## Supplied data
+++++

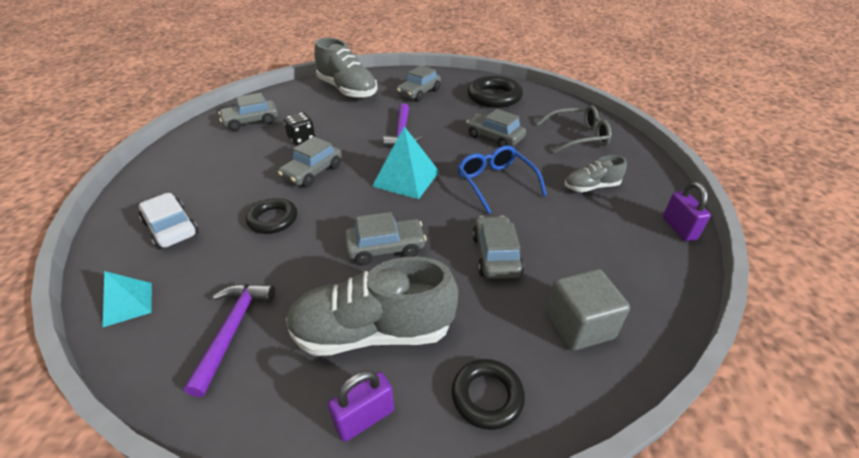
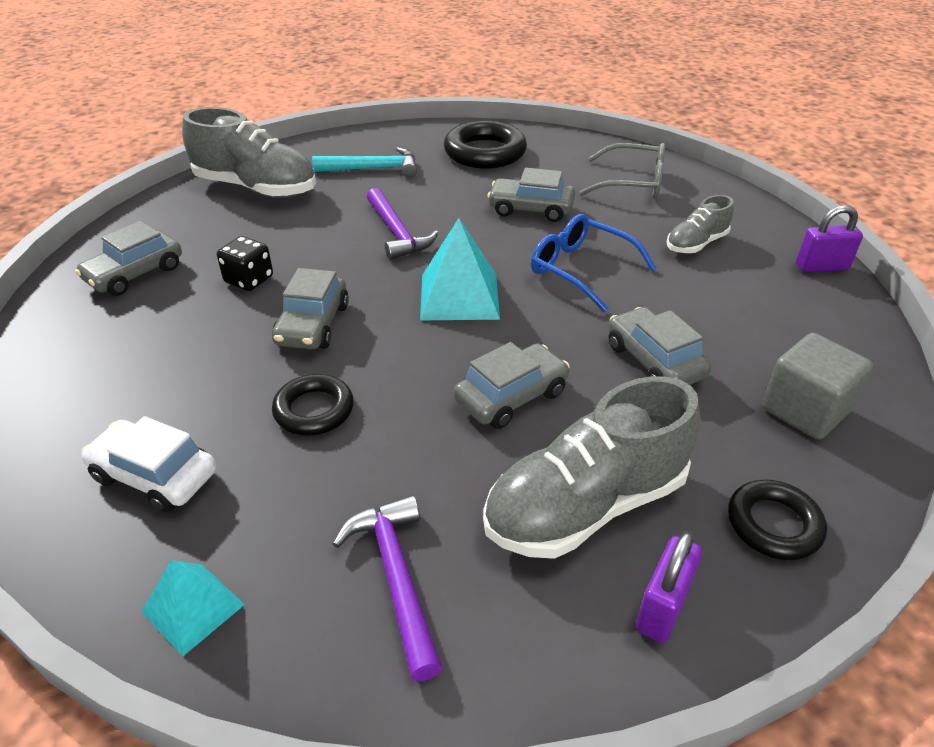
camera: 25 degrees left, 0 degrees up
(419, 93) = (373, 168): grey car -> turquoise hammer
(578, 136) = (633, 183): grey glasses -> grey glasses turned 45 degrees clockwise
(679, 228) = (821, 267): purple padlock -> purple padlock turned 60 degrees counterclockwise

+++++

## About this exercise
Copy out all lines of the material above in which "turned" occurs.

## Task result
(578, 136) = (633, 183): grey glasses -> grey glasses turned 45 degrees clockwise
(679, 228) = (821, 267): purple padlock -> purple padlock turned 60 degrees counterclockwise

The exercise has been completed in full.